[[ RECORDS TO PROCESS open ]]
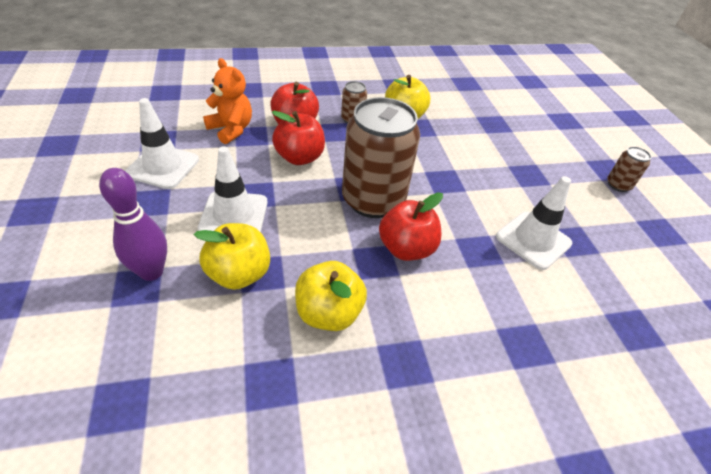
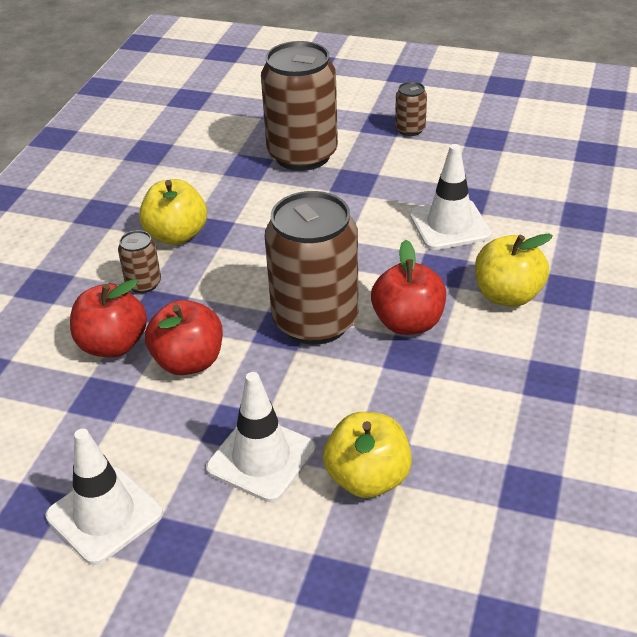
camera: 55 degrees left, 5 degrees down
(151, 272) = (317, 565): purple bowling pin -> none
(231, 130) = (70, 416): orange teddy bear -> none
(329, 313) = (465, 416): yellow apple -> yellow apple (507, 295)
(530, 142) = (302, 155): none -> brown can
[[ RECORDS TO PROCESS closed ]]
[[ RECORDS TO PROCESS open ]]
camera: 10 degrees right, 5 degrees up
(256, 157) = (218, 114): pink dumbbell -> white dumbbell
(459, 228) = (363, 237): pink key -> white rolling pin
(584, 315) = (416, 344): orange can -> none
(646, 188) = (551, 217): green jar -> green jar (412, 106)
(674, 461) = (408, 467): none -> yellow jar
[[ RECORDS TO PROCESS closed ]]
[[ RECORDS TO PROCESS open ]]
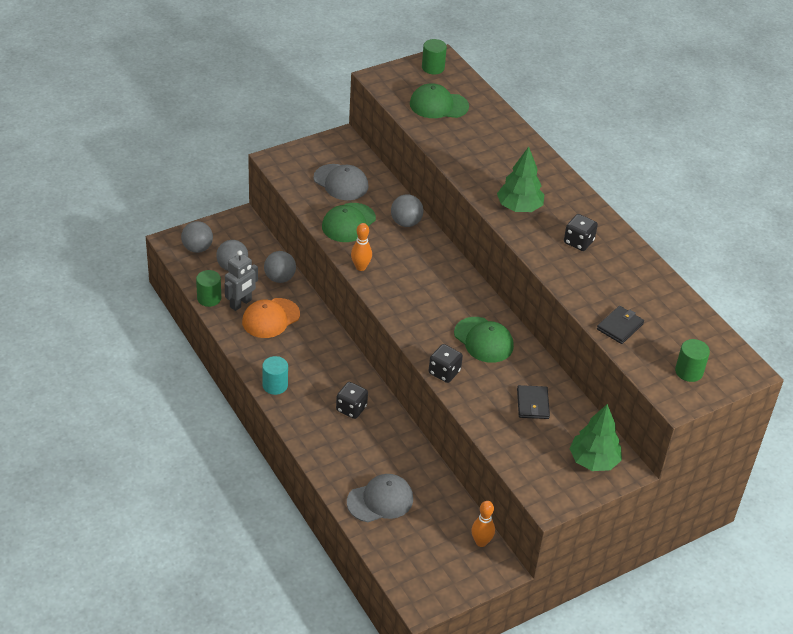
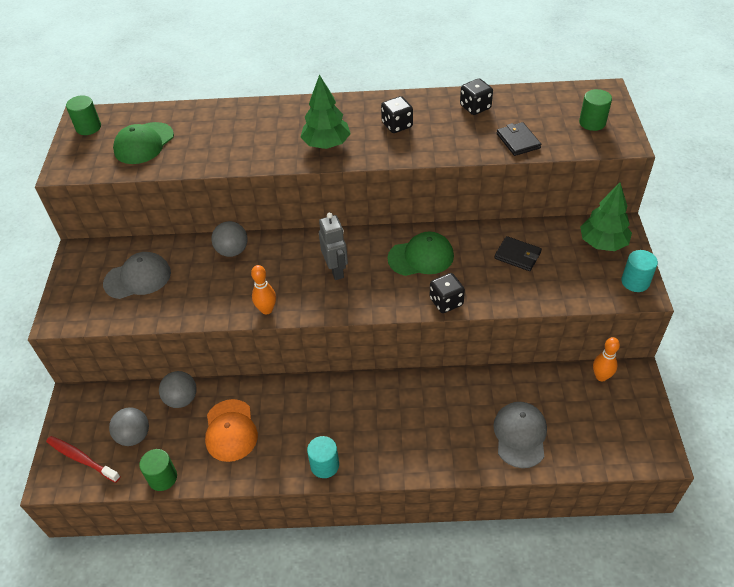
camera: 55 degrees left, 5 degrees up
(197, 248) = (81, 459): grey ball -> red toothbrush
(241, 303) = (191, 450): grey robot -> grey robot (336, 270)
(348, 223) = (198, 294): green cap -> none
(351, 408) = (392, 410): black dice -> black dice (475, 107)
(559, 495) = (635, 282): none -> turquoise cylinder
[[ RECORDS TO PROCESS closed ]]
Within the listing above, locate the line containing "(241, 303) = (191, 450): grey" and the line containing "(559, 495) = (635, 282): none". Reproduce those two lines and all lines between them exactly, with nothing added.

TASK SOLUTION:
(241, 303) = (191, 450): grey robot -> grey robot (336, 270)
(348, 223) = (198, 294): green cap -> none
(351, 408) = (392, 410): black dice -> black dice (475, 107)
(559, 495) = (635, 282): none -> turquoise cylinder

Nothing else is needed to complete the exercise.